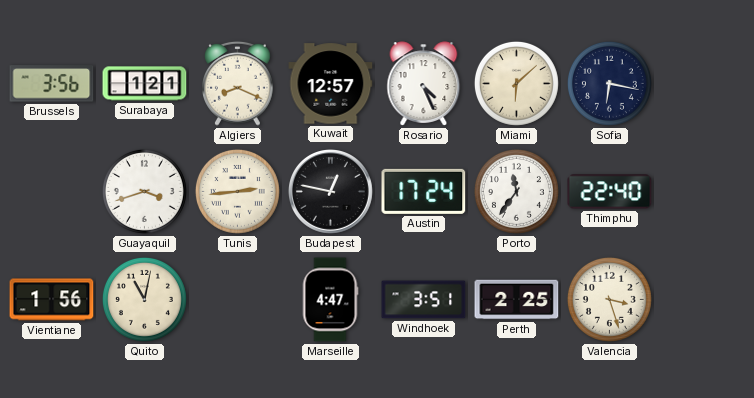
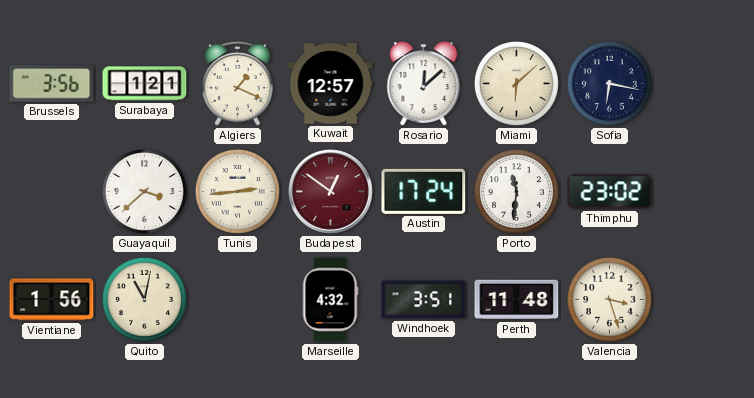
Algiers: 8:19 -> 1:19
Rosario: 4:26 -> 12:08
Guayaquil: 3:42 -> 3:38
Budapest: 12:47 -> 12:51
Budapest dial: black -> burgundy
Porto: 11:36 -> 11:31
Thimphu: 22:40 -> 23:02
Marseille: 4:47 -> 4:32
Perth: 2:25 -> 11:48
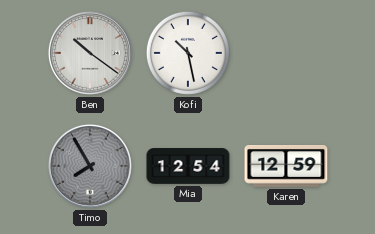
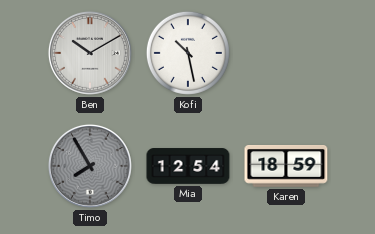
Ben: 10:21 -> 10:10
Karen: 12:59 -> 18:59
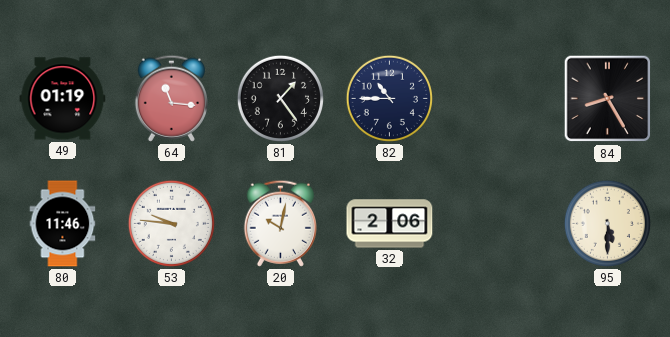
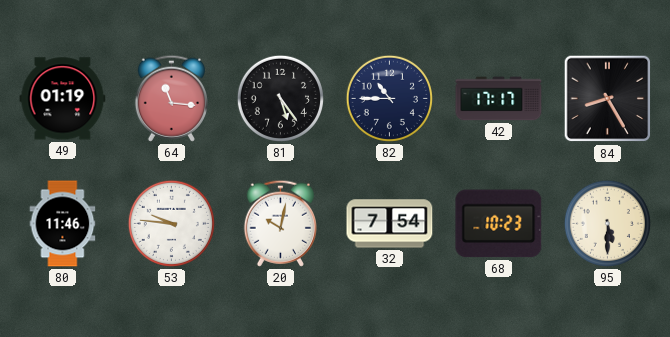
81: 1:24 -> 5:24
42: none -> 17:17
32: 2:06 -> 7:54
68: none -> 10:23
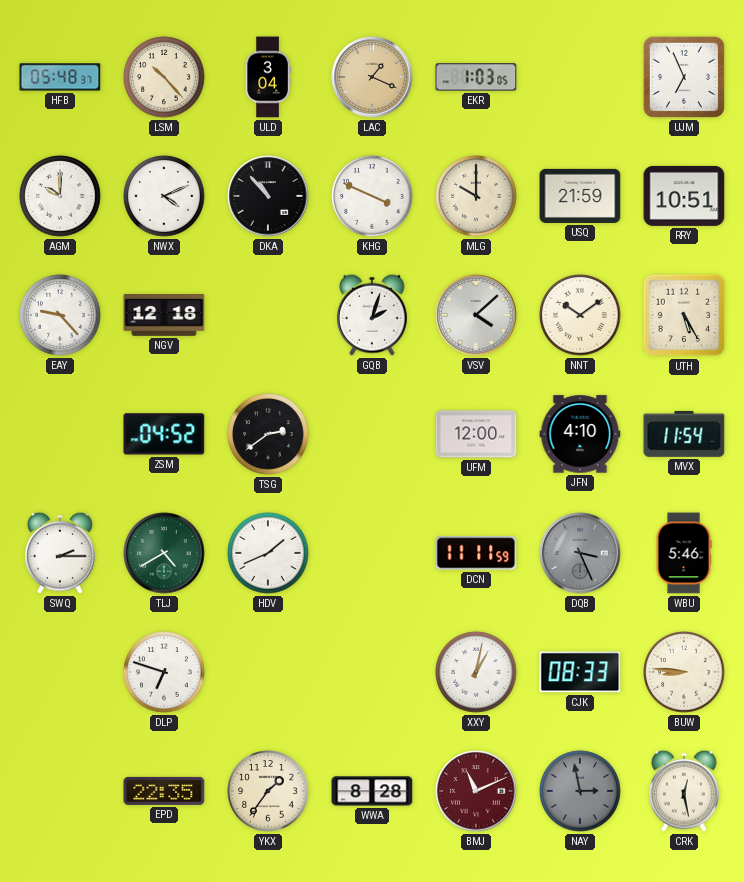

- - - - - - -

| What is required |
Can you reproduce every line of the records above word for word, leaving out the pictures?

| Result of this task |
Algiers: 8:19 -> 1:19
Rosario: 4:26 -> 12:08
Guayaquil: 3:42 -> 3:38
Budapest: 12:47 -> 12:51
Budapest dial: black -> burgundy
Porto: 11:36 -> 11:31
Thimphu: 22:40 -> 23:02
Marseille: 4:47 -> 4:32
Perth: 2:25 -> 11:48
Ben: 10:21 -> 10:10
Karen: 12:59 -> 18:59
81: 1:24 -> 5:24
42: none -> 17:17
32: 2:06 -> 7:54
68: none -> 10:23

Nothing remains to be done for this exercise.